Start of Data shown

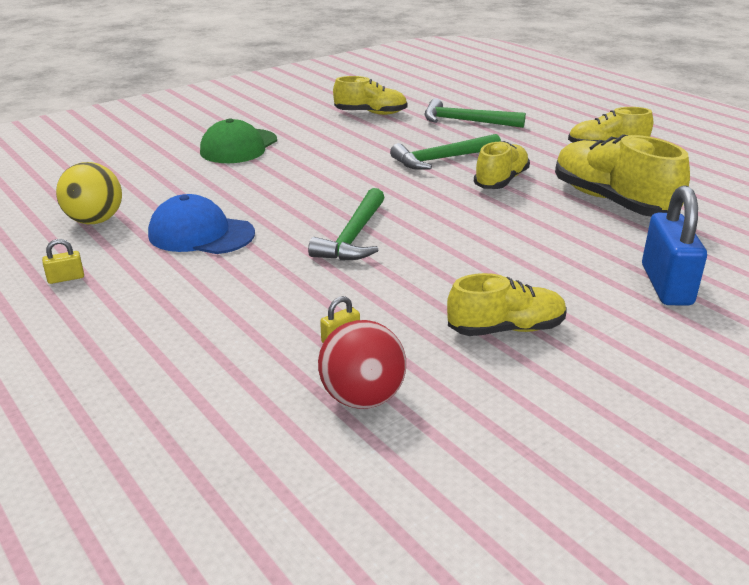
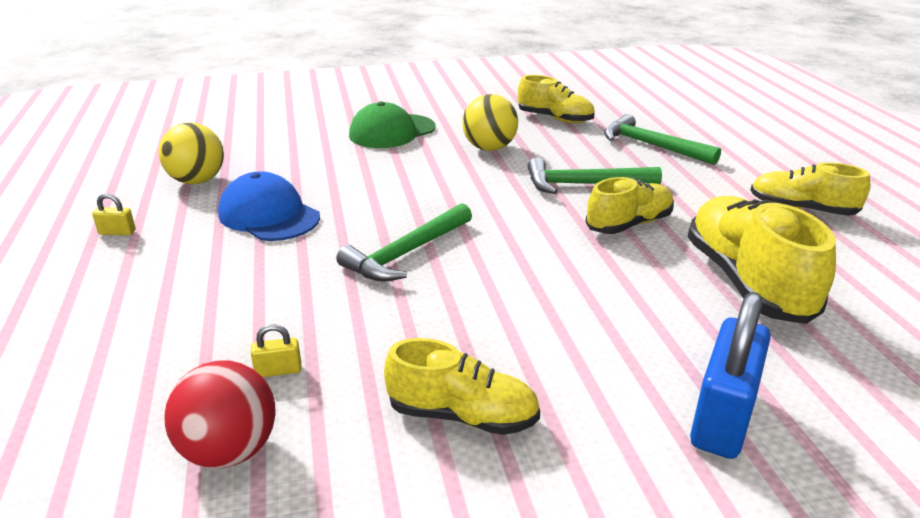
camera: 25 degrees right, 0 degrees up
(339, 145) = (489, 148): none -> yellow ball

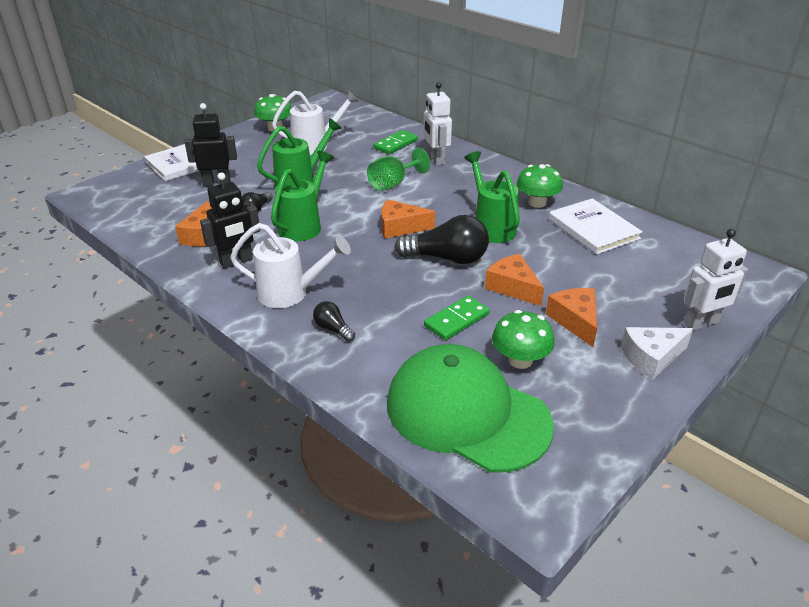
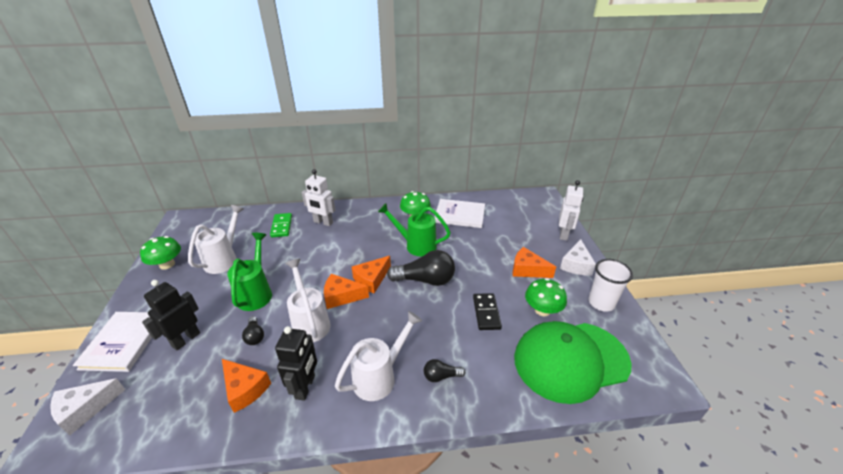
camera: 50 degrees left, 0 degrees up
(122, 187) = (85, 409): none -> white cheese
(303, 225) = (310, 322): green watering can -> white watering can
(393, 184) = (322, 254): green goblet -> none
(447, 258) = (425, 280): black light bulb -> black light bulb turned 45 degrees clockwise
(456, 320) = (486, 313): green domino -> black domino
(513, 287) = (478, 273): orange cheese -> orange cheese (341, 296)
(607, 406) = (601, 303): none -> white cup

End of Data shown
Start of Data shown

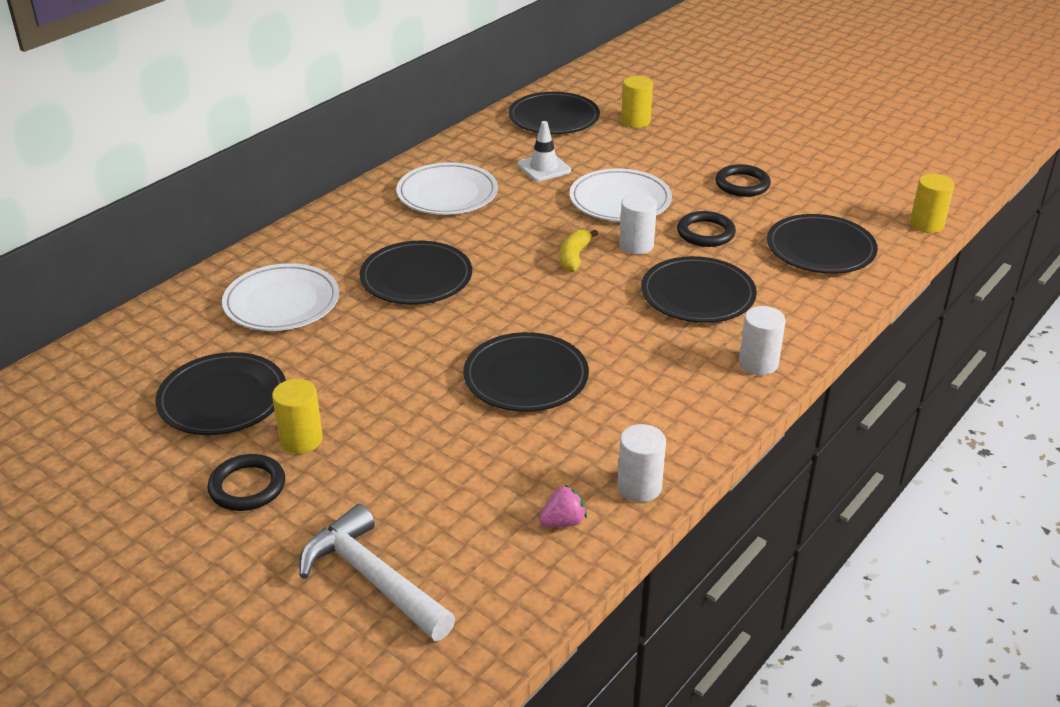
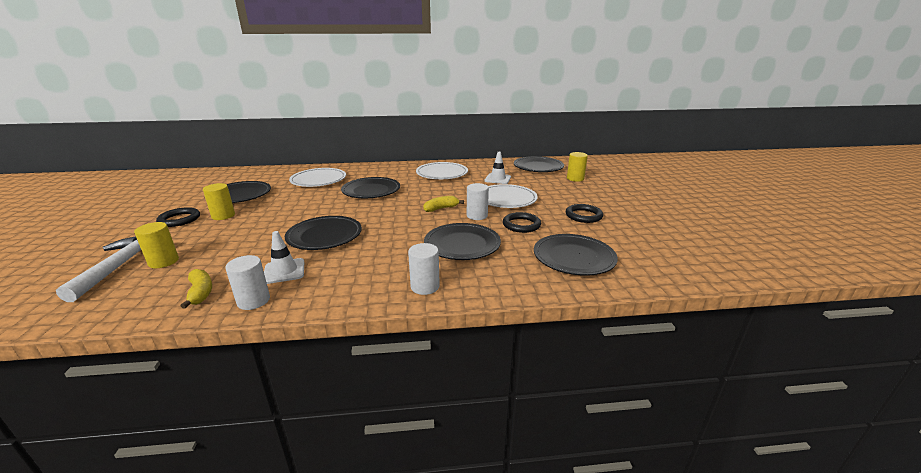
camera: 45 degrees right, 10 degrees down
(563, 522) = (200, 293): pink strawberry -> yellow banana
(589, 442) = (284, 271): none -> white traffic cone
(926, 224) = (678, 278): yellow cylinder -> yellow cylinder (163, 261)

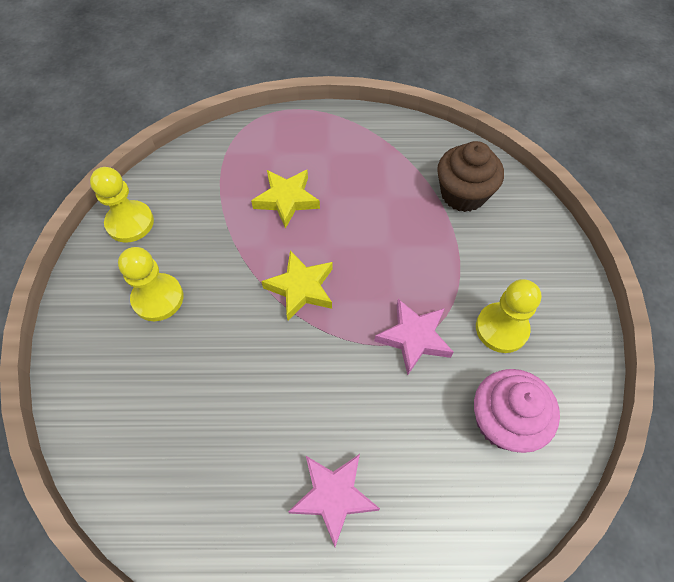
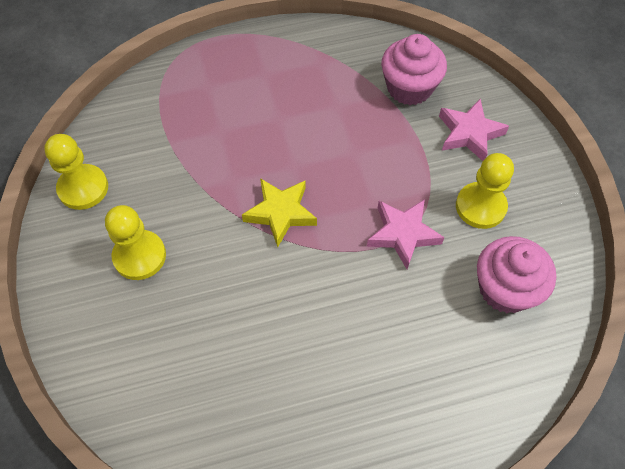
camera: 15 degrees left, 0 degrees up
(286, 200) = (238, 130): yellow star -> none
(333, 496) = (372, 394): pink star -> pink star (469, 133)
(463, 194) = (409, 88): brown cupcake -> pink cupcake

End of Data shown

Find every line of the data that includes the string "pink". Copy each of those lines.

(563, 522) = (200, 293): pink strawberry -> yellow banana
(333, 496) = (372, 394): pink star -> pink star (469, 133)
(463, 194) = (409, 88): brown cupcake -> pink cupcake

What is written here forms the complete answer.